In every line of the records, look for "blue", then report how many lines have it and nothing else.

━━━━━ Data provided

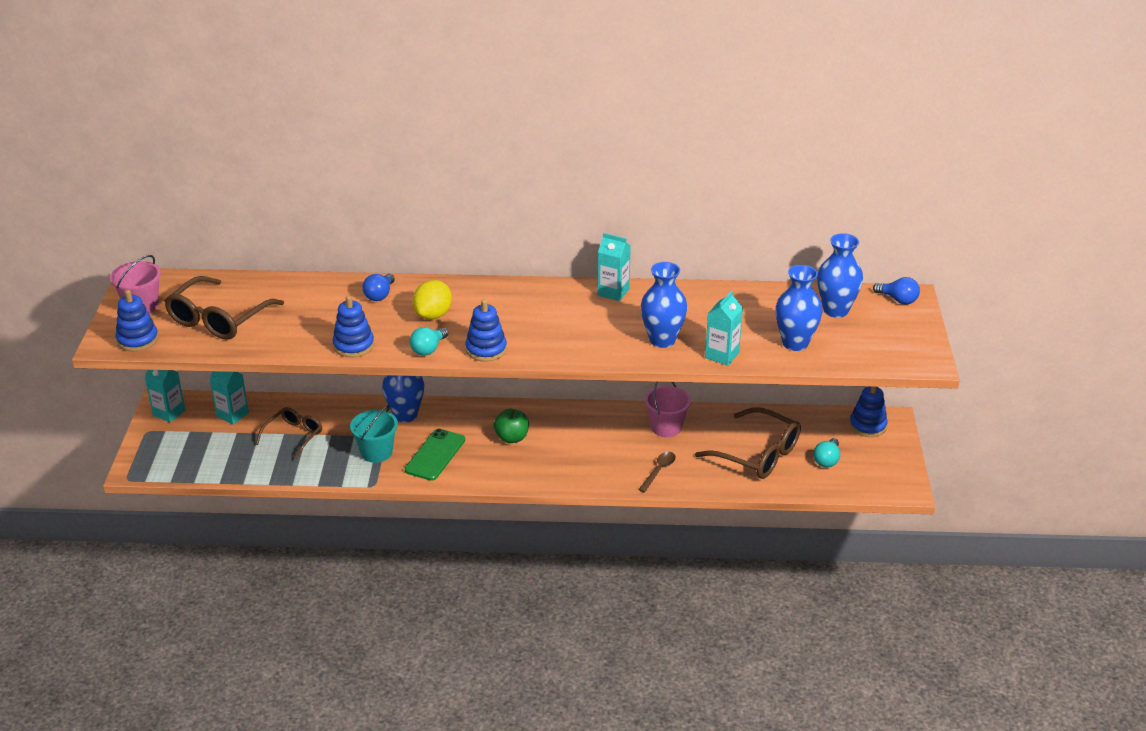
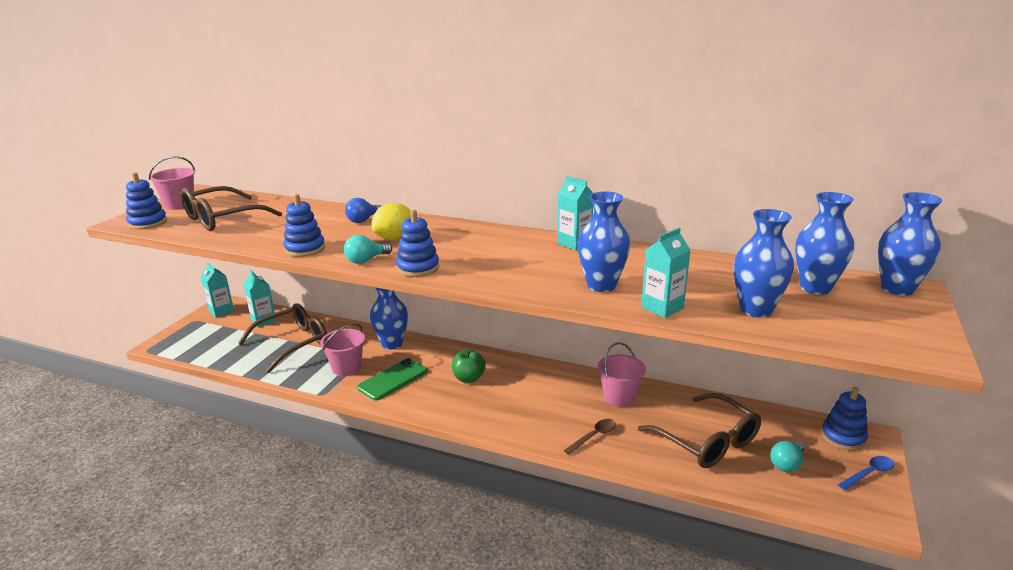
camera: 20 degrees right, 10 degrees down
brown glasses [256,407,322,460] -> brown glasses [238,303,327,373], size x1.61
turquoise bucket [350,405,398,463] -> pink bucket [320,323,365,376]
blue light bulb [873,277,920,304] -> blue vase [878,192,942,296]
none -> blue spoon [838,456,894,490]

━━━━━━━━━━

**Result for this exercise:**
2